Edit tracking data
--------------------
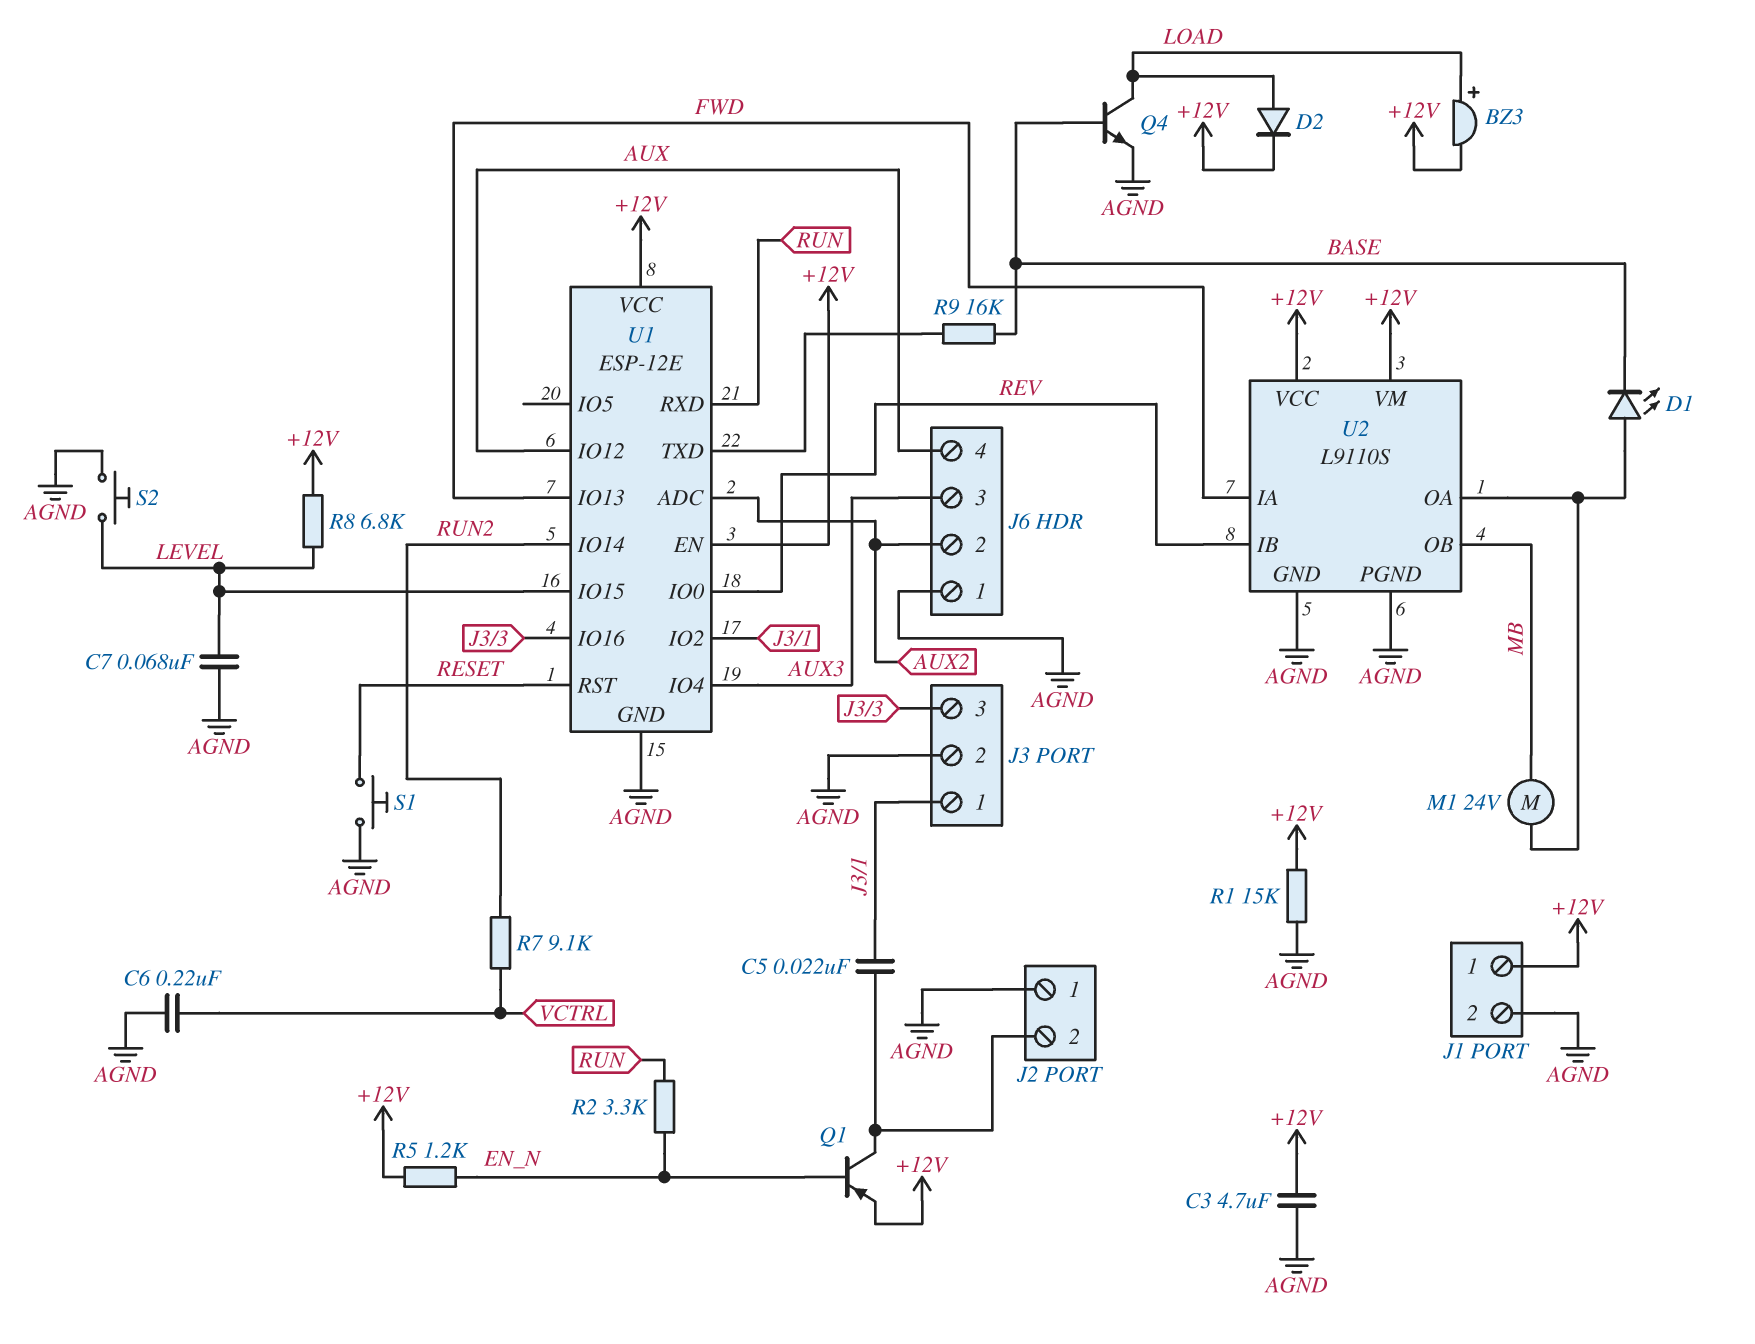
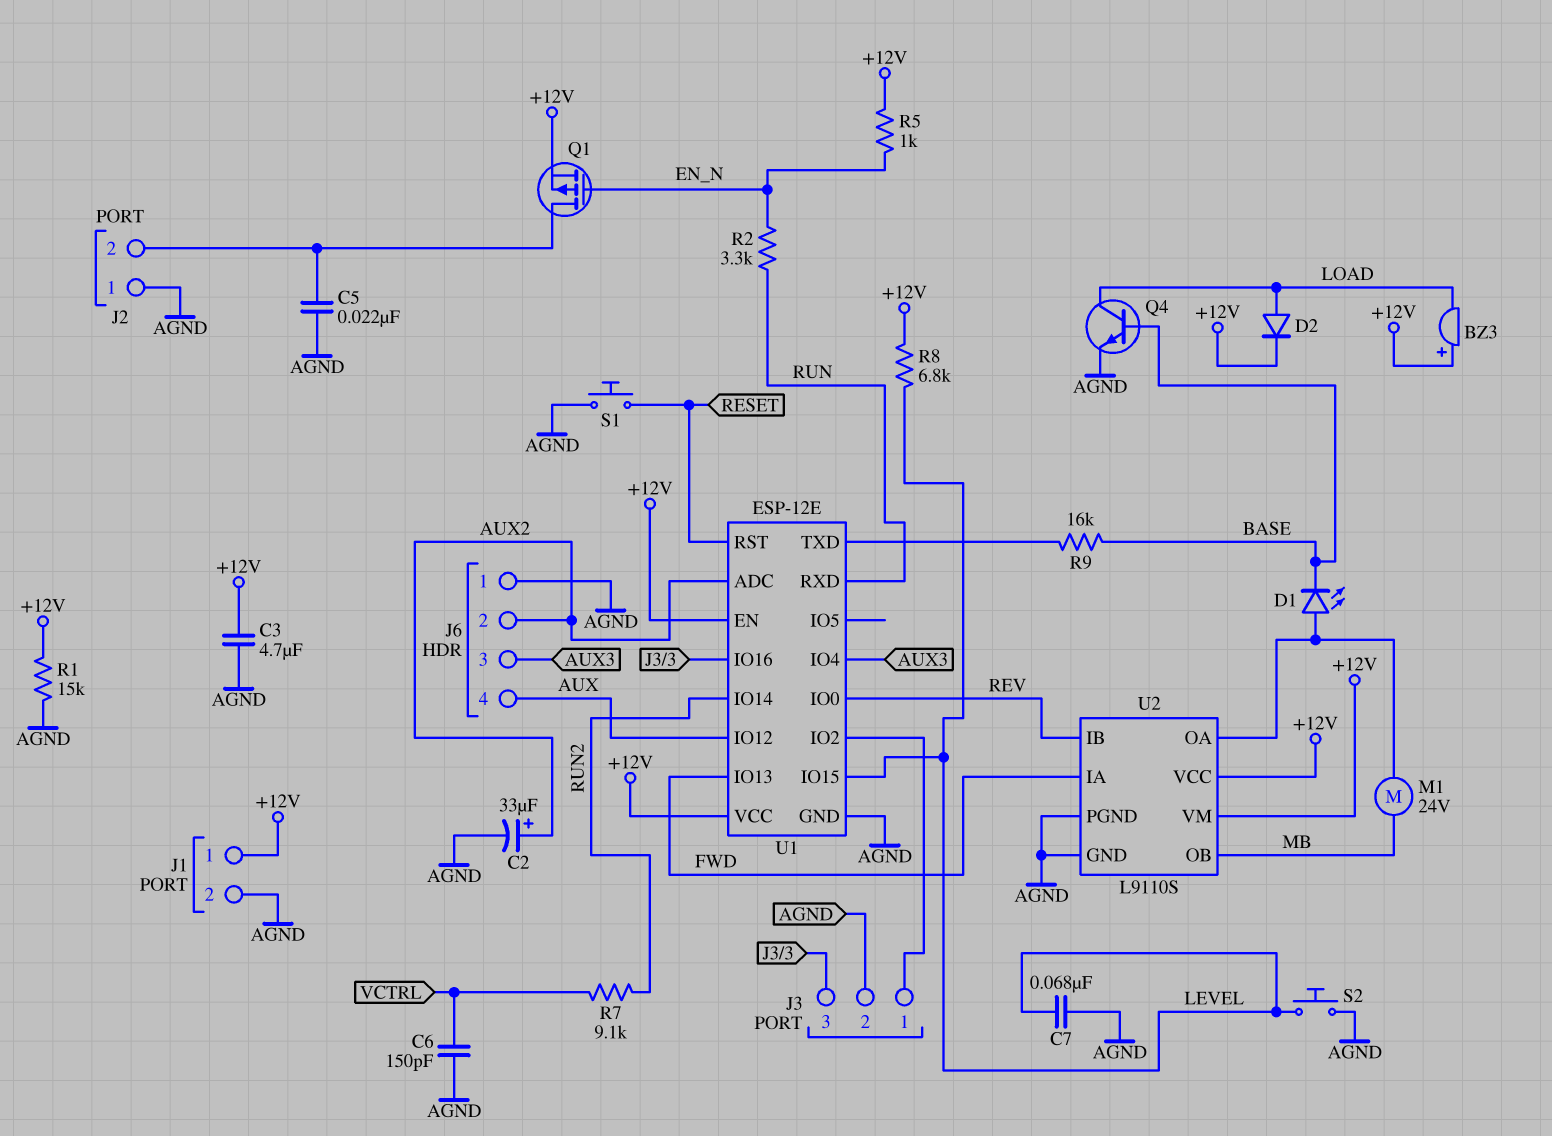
BZ3: buzzer (plus LOAD, minus +12V) -> buzzer (plus +12V, minus LOAD)
C2: none -> 33uF (plus AUX2, minus AGND)
C5: 22nF (J2/2, J3/1) -> 22nF (AGND, J2/2)
C6: 220nF (AGND, VCTRL) -> 150pF (AGND, VCTRL)
Q1: PNP (B EN_N, C J2/2, E +12V) -> PMOS (G EN_N, D J2/2, S +12V)
R5: 1.2k (+12V, EN_N) -> 1k (+12V, EN_N)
--------------------
**Work task:**
Verbatim repeat, images removed: give each entry again exactly as it reads.

**Result for this task:**
BZ3: buzzer (plus LOAD, minus +12V) -> buzzer (plus +12V, minus LOAD)
C2: none -> 33uF (plus AUX2, minus AGND)
C5: 22nF (J2/2, J3/1) -> 22nF (AGND, J2/2)
C6: 220nF (AGND, VCTRL) -> 150pF (AGND, VCTRL)
Q1: PNP (B EN_N, C J2/2, E +12V) -> PMOS (G EN_N, D J2/2, S +12V)
R5: 1.2k (+12V, EN_N) -> 1k (+12V, EN_N)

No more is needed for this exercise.